Repeat each entry exactly. Drop every image.

Object change descriptions

►

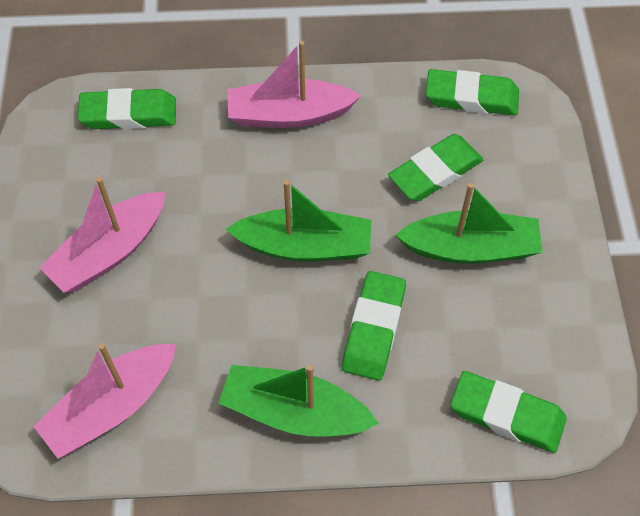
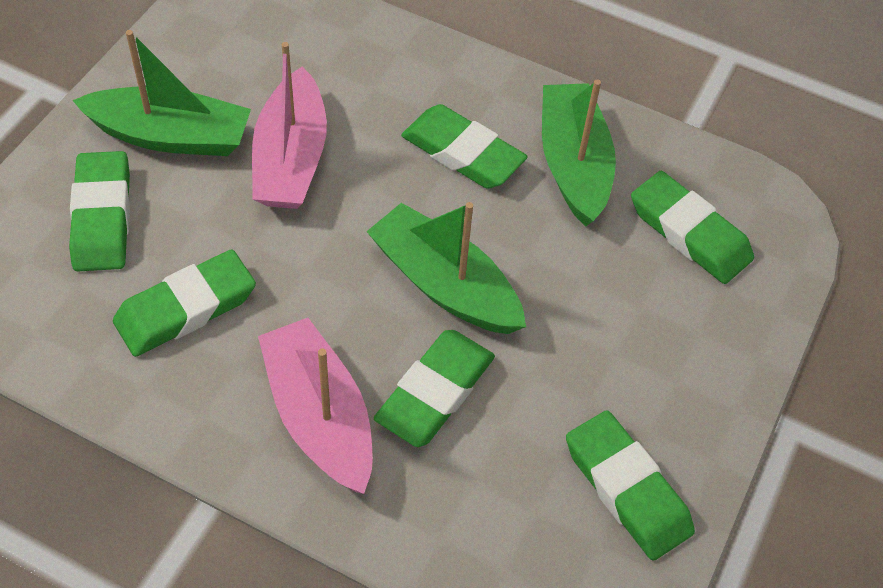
green eraser: 5 -> 6
pink boat: 3 -> 2

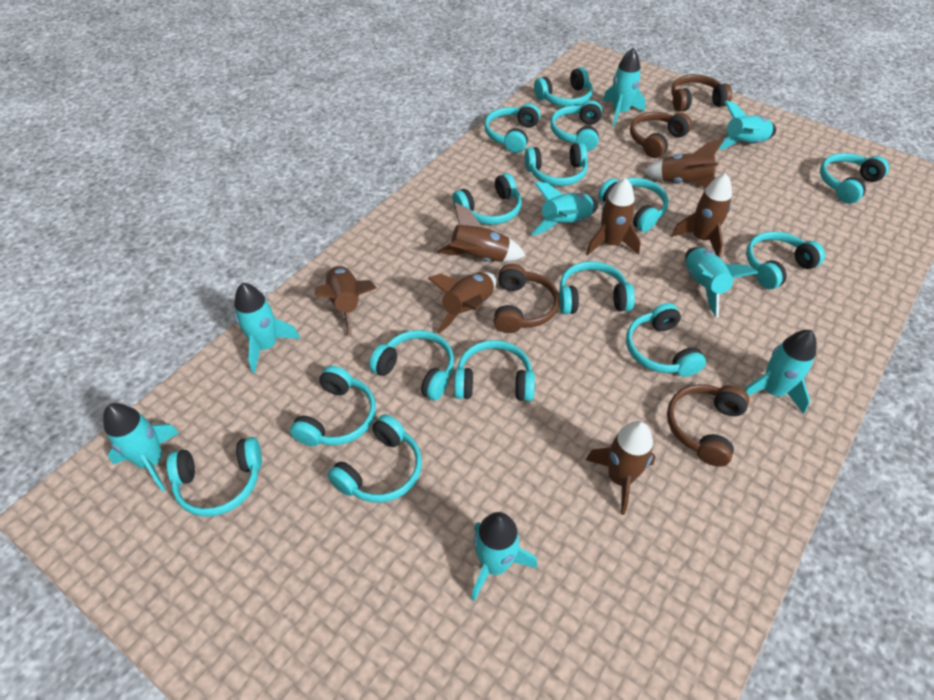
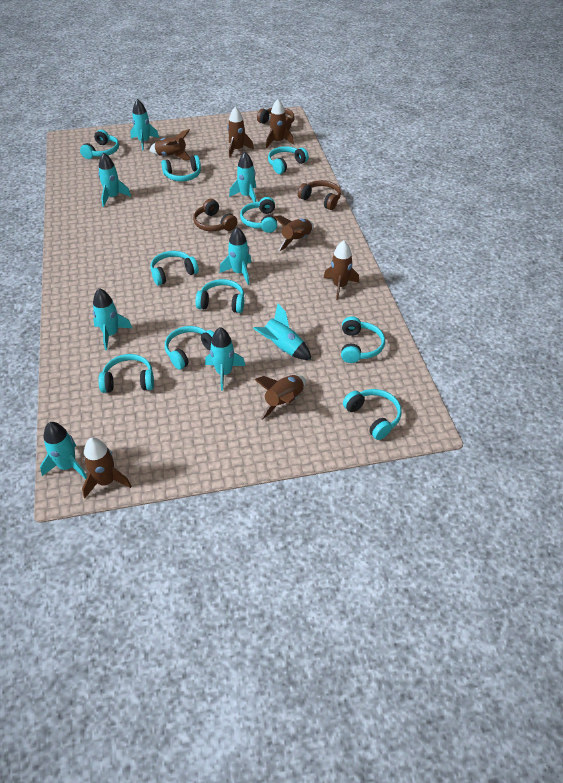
brown headphones: 4 -> 3
turquoise headphones: 15 -> 10

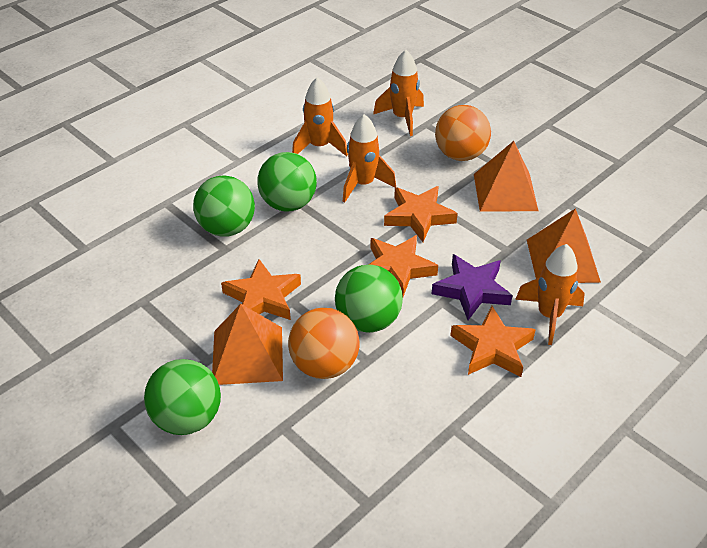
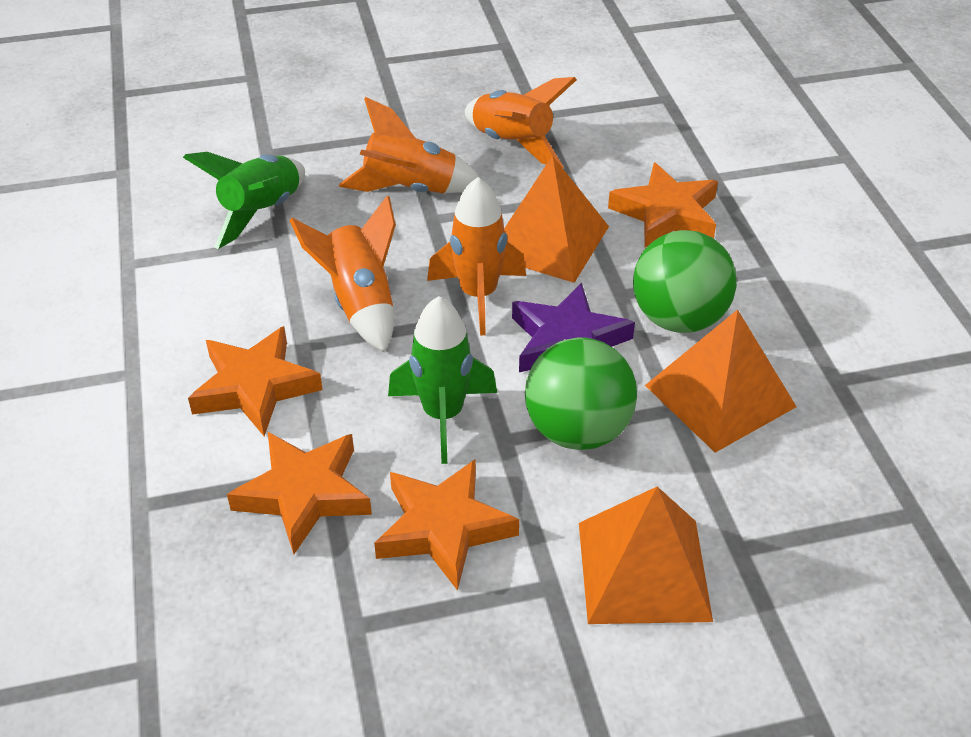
green ball: 4 -> 2
green rocket: 0 -> 2
orange ball: 2 -> 0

◄

RESULT FOR THIS TASK:
green eraser: 5 -> 6
pink boat: 3 -> 2

brown headphones: 4 -> 3
turquoise headphones: 15 -> 10

green ball: 4 -> 2
green rocket: 0 -> 2
orange ball: 2 -> 0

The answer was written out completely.